**Task description:** Reproduce the line with "What was the russet" and everything after it in the listing below, exactly, both ends included. No pictures.

[[ Dataset content, beginning ]]

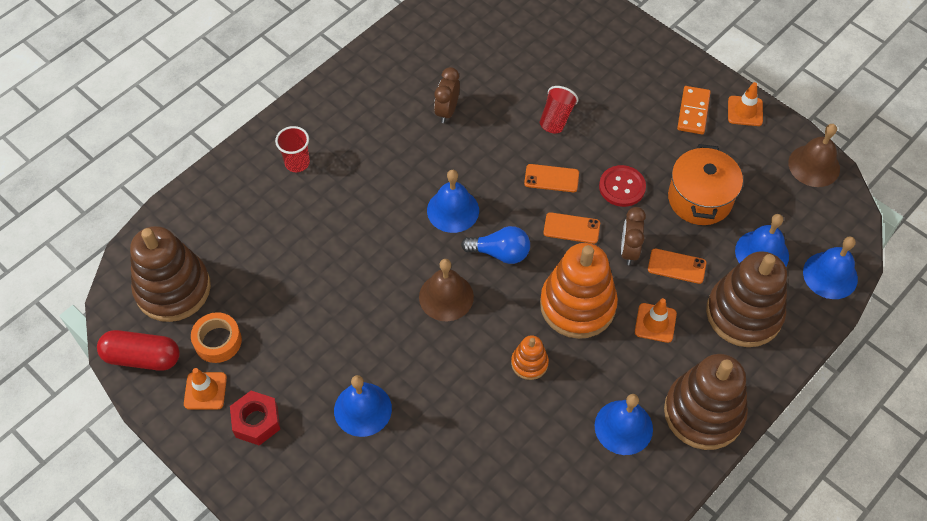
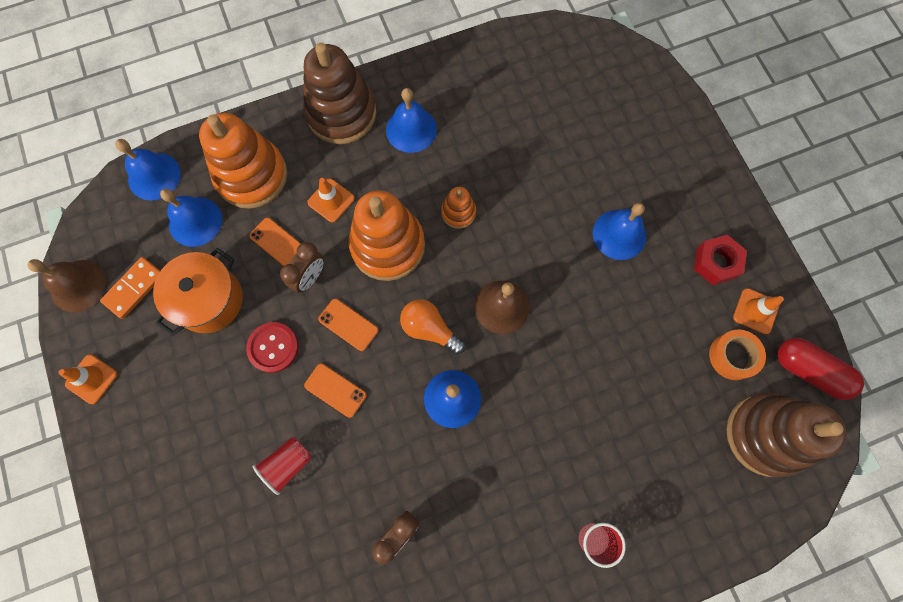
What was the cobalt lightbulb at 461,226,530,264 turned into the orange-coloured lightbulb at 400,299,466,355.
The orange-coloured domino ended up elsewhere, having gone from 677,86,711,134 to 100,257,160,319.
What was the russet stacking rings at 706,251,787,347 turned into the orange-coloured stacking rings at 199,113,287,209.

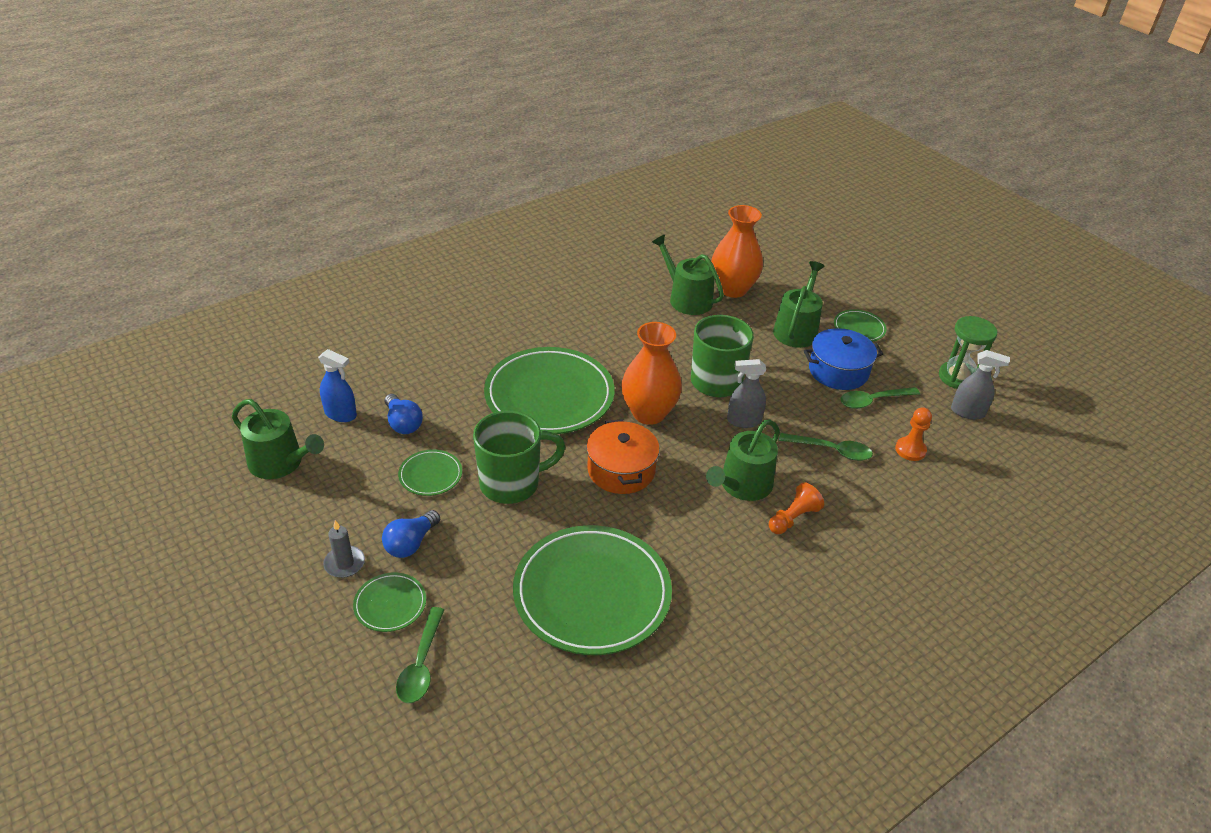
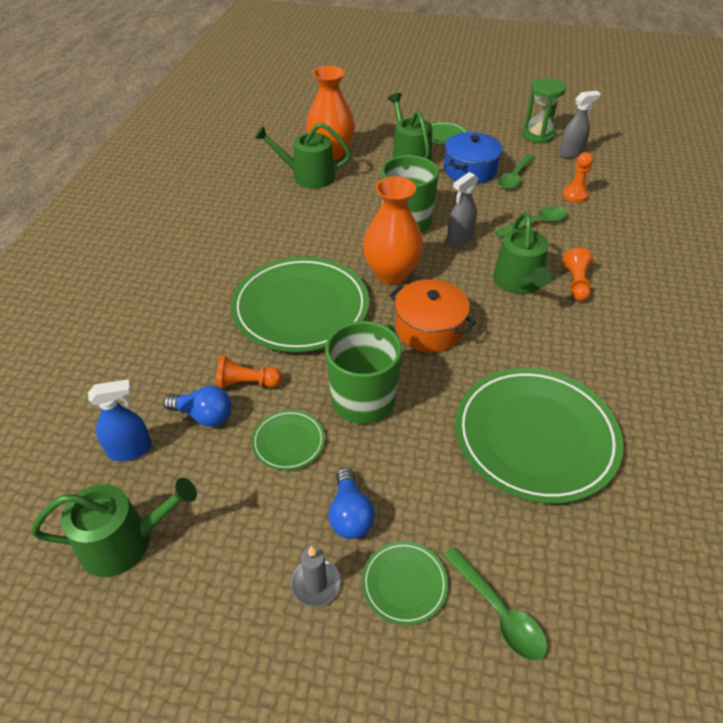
The second view gained the orange-coloured chess pawn at 216,355,282,389.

[[ Dataset content, end ]]

**Task solution:**
What was the russet stacking rings at 706,251,787,347 turned into the orange-coloured stacking rings at 199,113,287,209.

The second view gained the orange-coloured chess pawn at 216,355,282,389.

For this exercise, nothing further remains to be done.